__Task brief__:
Return the full listing unchanged, excluding any images it contains.

+-------+

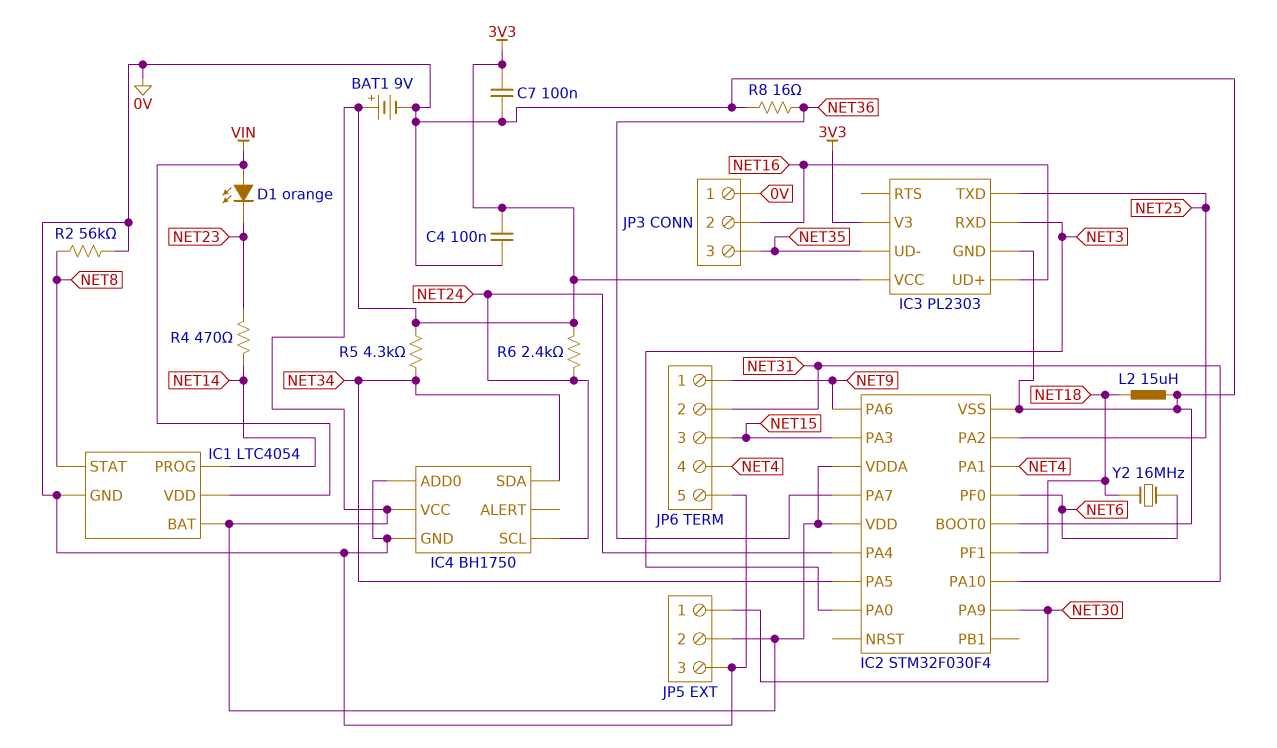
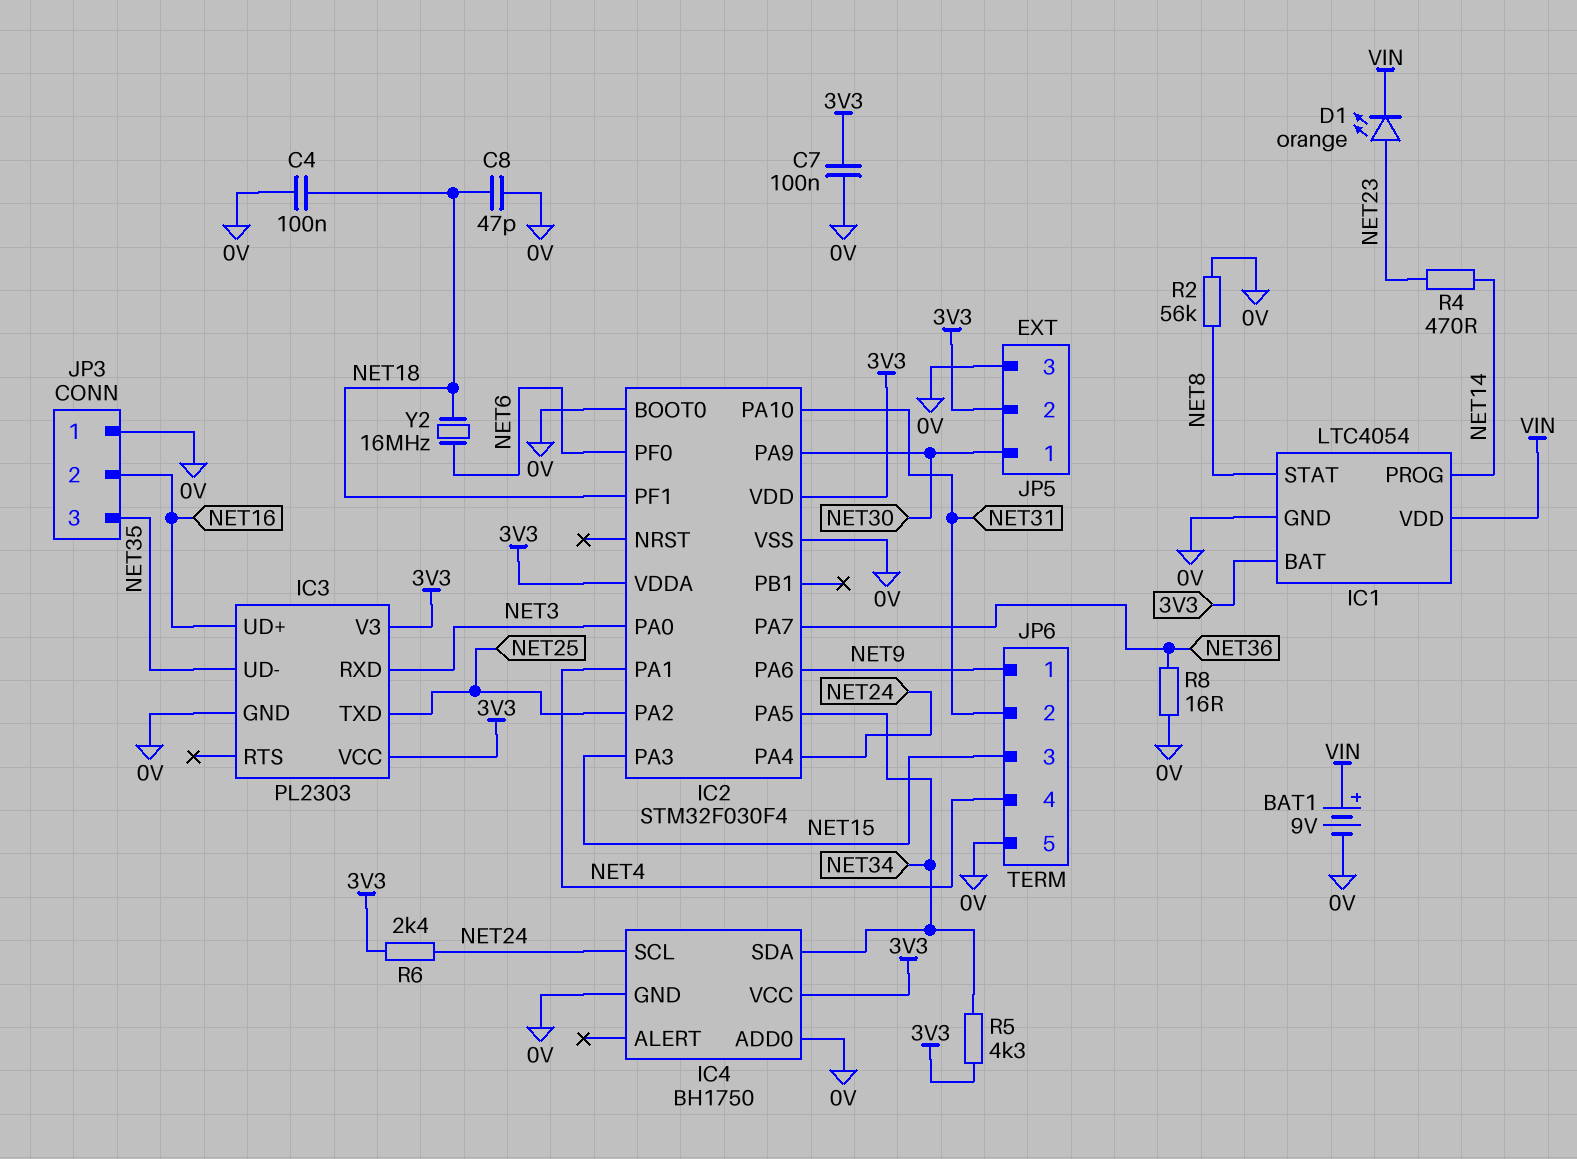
BAT1: 9V (plus 3V3, minus 0V) -> 9V (plus VIN, minus 0V)
C4: 100nF (0V, 3V3) -> 100nF (0V, NET18)
C8: none -> 47pF (0V, NET18)
D1: LED orange (A VIN, K NET23) -> LED orange (A NET23, K VIN)
L2: 15uH (0V, NET18) -> none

+-------+

__Written response__:
BAT1: 9V (plus 3V3, minus 0V) -> 9V (plus VIN, minus 0V)
C4: 100nF (0V, 3V3) -> 100nF (0V, NET18)
C8: none -> 47pF (0V, NET18)
D1: LED orange (A VIN, K NET23) -> LED orange (A NET23, K VIN)
L2: 15uH (0V, NET18) -> none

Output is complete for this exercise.